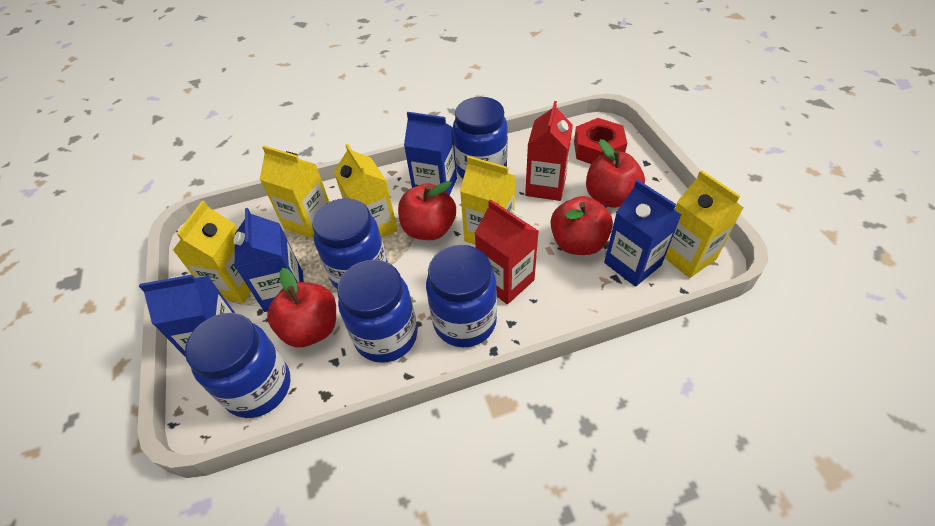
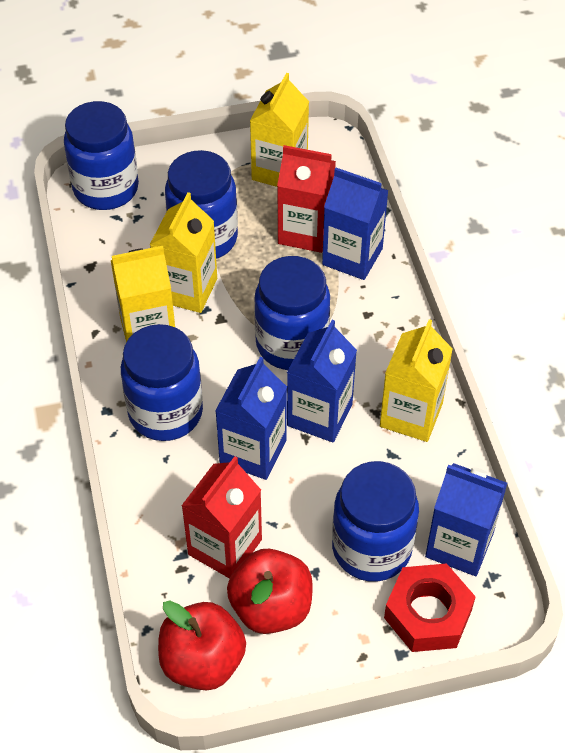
red apple: 4 -> 2
yellow carton: 5 -> 4

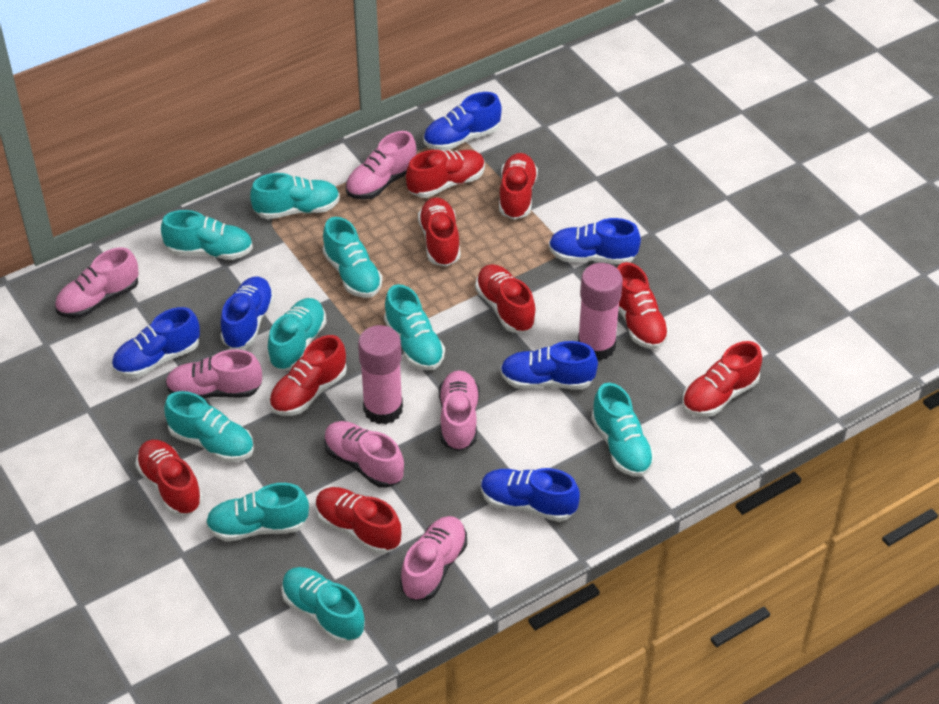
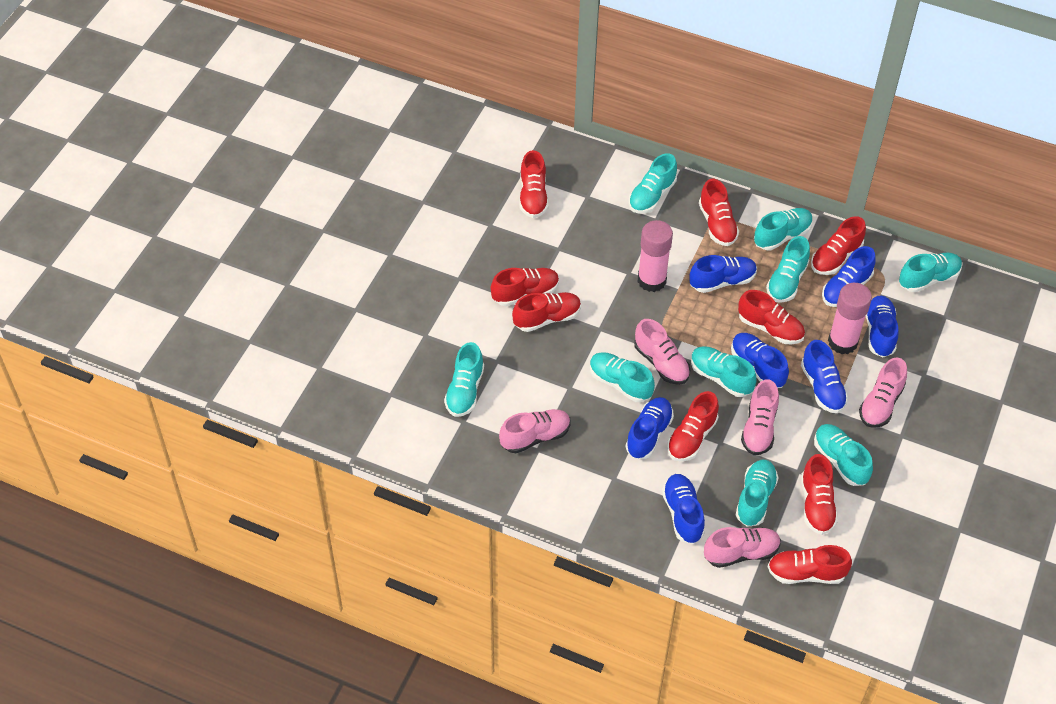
blue shoe: 6 -> 7
pink shoe: 6 -> 5

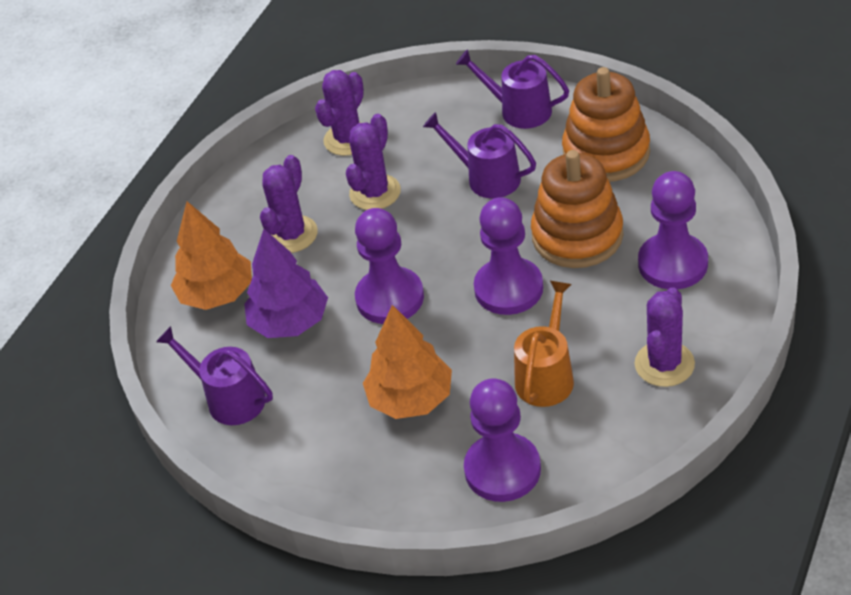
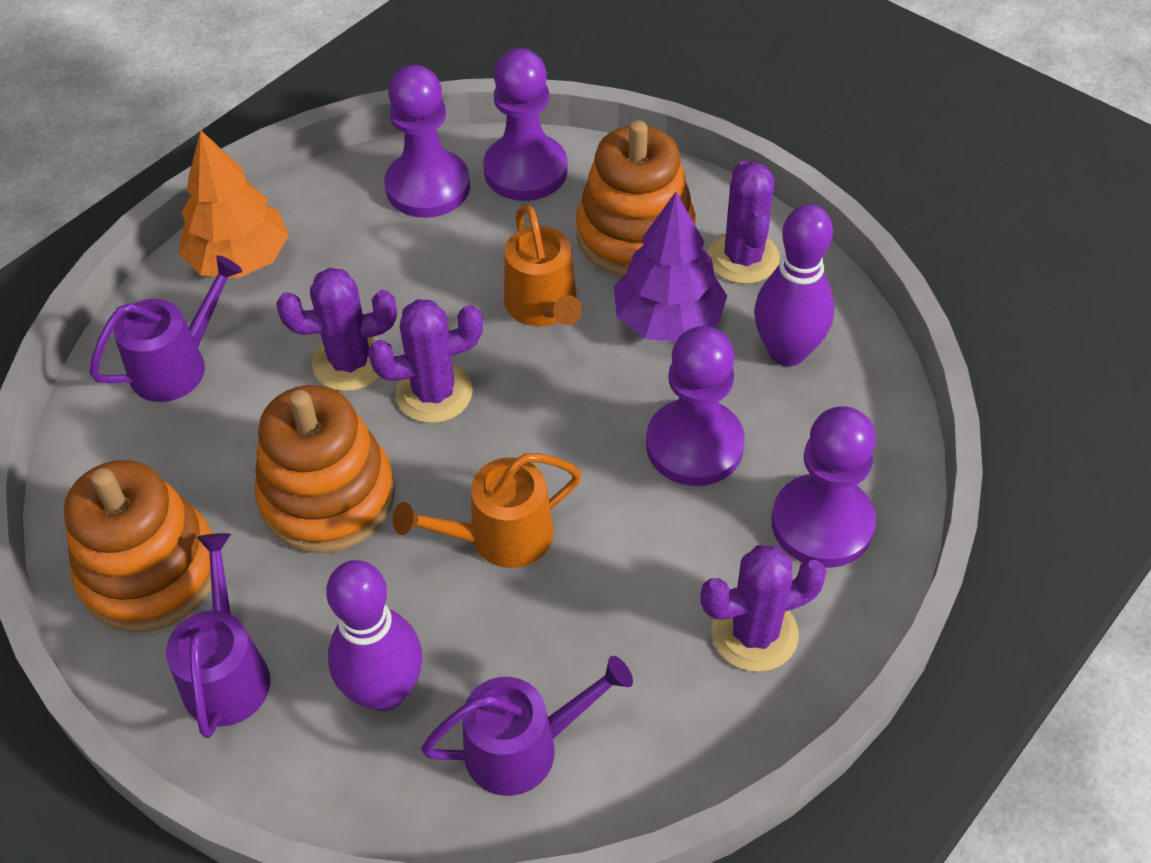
orange stacking toy: 2 -> 3
orange tree: 2 -> 1
orange watering can: 1 -> 2
purple bowling pin: 0 -> 2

EXERCISE GOAL:
Only the lines from the one containing "blue shoe: 6 -> 7" through the end of the records should be copied, exactly and with both ends included; the pictures should not.

PROBLEM SOLUTION:
blue shoe: 6 -> 7
pink shoe: 6 -> 5

orange stacking toy: 2 -> 3
orange tree: 2 -> 1
orange watering can: 1 -> 2
purple bowling pin: 0 -> 2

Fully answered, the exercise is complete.